EXERCISE MATERIALS
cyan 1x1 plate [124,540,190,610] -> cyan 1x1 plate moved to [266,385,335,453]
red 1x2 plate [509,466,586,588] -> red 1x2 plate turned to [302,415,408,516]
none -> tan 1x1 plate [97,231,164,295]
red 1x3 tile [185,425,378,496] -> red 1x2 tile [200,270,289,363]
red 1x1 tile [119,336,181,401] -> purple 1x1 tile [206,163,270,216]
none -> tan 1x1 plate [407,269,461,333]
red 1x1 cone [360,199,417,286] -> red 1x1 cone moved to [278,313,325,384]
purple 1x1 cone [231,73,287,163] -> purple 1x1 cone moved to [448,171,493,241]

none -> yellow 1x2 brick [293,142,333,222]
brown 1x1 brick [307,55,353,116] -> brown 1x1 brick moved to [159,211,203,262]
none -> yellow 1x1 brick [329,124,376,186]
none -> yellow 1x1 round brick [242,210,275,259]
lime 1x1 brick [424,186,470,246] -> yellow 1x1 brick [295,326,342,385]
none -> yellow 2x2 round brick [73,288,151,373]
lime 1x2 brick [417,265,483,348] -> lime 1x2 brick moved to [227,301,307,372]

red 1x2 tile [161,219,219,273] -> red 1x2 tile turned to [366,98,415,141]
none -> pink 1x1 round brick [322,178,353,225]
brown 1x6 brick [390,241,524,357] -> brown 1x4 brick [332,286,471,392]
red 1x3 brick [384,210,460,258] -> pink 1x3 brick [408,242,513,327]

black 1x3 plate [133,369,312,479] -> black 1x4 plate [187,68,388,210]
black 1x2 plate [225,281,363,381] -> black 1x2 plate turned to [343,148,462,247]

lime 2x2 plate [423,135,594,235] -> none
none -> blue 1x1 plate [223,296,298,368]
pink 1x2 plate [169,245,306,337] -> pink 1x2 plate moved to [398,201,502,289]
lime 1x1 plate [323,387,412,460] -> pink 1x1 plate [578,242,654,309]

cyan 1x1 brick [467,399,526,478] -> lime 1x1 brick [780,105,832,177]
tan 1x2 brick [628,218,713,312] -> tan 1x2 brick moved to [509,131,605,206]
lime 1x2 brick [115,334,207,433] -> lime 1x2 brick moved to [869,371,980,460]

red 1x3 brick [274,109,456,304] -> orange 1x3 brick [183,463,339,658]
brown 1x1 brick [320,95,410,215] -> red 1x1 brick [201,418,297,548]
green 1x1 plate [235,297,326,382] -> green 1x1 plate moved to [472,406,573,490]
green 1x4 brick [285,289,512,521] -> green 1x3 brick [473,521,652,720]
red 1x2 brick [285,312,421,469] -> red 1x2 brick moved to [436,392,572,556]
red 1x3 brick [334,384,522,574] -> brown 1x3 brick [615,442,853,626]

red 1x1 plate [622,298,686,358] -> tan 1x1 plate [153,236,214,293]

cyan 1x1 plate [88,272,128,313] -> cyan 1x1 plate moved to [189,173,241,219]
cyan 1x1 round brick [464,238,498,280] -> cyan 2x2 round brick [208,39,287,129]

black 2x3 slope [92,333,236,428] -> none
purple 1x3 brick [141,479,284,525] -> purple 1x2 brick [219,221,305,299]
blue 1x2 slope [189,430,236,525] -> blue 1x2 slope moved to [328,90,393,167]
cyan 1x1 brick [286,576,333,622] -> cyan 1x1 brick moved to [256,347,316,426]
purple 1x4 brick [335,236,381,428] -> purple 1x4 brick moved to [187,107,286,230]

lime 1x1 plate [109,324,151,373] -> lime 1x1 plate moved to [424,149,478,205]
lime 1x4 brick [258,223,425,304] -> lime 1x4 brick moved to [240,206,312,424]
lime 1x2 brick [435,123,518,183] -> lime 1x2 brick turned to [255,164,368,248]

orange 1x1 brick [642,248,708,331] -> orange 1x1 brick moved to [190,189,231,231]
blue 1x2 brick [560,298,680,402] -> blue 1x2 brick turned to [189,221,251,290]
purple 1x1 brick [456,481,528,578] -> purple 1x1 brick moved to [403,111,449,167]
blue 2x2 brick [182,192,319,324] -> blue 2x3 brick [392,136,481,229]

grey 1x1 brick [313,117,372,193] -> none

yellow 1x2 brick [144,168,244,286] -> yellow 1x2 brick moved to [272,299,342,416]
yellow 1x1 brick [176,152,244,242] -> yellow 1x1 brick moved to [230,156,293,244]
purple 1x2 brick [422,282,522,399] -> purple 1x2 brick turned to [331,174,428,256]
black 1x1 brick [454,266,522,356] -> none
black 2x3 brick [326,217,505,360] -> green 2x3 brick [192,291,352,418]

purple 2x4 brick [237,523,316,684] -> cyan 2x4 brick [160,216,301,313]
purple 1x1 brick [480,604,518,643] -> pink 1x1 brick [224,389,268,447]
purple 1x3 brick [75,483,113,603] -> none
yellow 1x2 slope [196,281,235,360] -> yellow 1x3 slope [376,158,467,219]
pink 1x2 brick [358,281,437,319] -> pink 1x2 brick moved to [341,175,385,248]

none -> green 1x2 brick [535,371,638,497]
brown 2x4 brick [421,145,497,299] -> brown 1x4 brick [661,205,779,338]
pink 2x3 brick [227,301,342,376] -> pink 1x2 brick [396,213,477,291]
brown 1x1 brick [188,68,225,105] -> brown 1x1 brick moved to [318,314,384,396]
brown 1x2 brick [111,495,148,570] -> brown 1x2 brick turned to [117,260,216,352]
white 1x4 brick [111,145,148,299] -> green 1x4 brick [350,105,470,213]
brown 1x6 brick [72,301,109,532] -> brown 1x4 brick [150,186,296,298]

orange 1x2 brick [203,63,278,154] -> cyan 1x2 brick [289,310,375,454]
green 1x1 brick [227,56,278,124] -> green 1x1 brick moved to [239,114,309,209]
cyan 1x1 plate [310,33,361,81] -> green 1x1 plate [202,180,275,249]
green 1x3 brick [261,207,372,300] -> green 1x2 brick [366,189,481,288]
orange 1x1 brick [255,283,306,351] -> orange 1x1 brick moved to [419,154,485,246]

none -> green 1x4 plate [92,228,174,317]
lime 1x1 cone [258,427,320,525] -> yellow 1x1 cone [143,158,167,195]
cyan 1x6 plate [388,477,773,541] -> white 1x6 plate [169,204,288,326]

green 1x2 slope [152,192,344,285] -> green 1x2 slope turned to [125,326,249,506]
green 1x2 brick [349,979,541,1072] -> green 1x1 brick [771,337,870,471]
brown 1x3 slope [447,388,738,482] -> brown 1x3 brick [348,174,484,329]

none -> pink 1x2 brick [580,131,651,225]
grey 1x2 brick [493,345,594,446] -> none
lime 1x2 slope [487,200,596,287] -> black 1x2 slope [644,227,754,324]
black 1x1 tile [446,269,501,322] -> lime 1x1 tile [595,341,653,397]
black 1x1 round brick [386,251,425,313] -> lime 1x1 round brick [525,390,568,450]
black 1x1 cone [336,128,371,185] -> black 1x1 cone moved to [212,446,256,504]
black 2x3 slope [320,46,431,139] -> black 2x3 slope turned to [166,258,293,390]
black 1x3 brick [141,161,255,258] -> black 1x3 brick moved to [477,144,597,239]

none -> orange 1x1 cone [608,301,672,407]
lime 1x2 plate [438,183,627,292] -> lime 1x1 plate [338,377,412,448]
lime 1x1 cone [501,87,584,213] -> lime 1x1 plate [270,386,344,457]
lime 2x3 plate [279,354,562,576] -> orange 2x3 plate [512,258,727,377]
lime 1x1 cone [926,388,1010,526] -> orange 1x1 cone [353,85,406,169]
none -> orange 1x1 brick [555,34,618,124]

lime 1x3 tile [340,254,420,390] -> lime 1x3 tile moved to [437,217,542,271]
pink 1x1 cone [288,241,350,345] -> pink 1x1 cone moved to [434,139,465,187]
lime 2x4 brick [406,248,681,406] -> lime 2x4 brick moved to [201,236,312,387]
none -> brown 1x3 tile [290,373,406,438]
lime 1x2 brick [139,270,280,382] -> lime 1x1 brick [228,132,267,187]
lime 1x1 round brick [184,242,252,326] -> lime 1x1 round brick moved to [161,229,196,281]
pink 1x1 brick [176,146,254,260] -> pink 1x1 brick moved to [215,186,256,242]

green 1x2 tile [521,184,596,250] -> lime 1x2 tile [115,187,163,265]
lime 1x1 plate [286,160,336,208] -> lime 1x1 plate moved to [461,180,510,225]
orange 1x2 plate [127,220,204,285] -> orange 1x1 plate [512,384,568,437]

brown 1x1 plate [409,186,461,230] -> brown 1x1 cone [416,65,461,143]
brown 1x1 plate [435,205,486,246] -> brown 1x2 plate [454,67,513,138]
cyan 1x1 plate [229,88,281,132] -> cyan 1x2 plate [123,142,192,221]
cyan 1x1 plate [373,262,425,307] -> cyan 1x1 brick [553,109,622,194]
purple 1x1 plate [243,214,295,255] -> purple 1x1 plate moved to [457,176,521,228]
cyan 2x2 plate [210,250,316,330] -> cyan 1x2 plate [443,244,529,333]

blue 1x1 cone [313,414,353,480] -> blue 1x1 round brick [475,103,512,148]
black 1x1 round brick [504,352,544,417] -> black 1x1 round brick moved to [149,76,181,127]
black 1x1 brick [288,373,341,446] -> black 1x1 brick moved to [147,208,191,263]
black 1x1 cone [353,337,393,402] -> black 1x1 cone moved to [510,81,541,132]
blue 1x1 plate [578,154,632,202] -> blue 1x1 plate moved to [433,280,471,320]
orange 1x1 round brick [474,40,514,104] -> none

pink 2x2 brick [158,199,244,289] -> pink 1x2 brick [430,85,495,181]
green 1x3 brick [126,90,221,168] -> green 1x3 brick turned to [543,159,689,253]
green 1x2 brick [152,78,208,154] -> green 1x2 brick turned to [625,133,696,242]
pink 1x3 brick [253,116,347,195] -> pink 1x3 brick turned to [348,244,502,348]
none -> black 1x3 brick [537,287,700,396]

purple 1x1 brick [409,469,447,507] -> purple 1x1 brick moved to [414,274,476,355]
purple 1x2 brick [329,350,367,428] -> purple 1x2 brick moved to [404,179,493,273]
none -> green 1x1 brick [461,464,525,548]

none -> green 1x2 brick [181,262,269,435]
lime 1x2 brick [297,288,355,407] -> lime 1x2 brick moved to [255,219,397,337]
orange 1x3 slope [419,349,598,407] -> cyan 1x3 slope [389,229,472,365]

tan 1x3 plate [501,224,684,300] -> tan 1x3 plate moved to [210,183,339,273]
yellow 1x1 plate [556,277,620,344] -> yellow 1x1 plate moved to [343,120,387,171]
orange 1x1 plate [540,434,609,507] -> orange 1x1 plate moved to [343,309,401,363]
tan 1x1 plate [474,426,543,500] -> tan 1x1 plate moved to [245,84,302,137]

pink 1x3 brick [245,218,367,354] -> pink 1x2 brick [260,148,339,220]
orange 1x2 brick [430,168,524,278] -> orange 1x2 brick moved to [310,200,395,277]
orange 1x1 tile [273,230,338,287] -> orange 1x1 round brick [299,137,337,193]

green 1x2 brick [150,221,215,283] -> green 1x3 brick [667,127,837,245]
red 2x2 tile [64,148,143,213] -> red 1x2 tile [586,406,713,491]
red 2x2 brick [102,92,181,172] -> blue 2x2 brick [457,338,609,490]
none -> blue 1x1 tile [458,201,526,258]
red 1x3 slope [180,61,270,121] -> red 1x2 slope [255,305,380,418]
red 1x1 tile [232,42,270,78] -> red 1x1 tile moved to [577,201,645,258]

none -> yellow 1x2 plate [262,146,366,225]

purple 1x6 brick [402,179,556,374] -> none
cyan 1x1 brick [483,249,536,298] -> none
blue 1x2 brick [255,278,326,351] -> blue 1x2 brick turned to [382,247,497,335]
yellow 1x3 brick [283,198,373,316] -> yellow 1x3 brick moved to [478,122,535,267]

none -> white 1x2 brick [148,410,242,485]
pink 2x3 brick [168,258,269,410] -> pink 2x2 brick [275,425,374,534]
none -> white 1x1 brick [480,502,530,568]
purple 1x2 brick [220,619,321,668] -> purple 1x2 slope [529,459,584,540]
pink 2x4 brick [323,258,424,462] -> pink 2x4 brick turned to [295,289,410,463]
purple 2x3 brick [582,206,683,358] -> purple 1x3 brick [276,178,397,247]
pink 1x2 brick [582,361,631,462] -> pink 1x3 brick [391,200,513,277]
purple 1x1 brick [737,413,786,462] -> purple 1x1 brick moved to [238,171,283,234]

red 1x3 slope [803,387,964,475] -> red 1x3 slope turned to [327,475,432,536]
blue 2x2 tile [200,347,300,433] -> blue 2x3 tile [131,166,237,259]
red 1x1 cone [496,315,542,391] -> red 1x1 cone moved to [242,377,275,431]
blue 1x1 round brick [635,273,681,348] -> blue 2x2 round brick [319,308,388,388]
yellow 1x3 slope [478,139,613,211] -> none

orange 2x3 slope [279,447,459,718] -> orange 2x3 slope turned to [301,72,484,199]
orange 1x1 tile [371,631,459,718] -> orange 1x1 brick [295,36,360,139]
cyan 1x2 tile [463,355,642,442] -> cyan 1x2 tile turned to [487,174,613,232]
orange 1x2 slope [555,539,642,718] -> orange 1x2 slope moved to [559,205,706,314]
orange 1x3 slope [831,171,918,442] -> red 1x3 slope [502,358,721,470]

WHAT YOU WILL DO
Pull every line containing "white" from the data.

WRITTEN ANSWER
white 1x4 brick [111,145,148,299] -> green 1x4 brick [350,105,470,213]
cyan 1x6 plate [388,477,773,541] -> white 1x6 plate [169,204,288,326]
none -> white 1x2 brick [148,410,242,485]
none -> white 1x1 brick [480,502,530,568]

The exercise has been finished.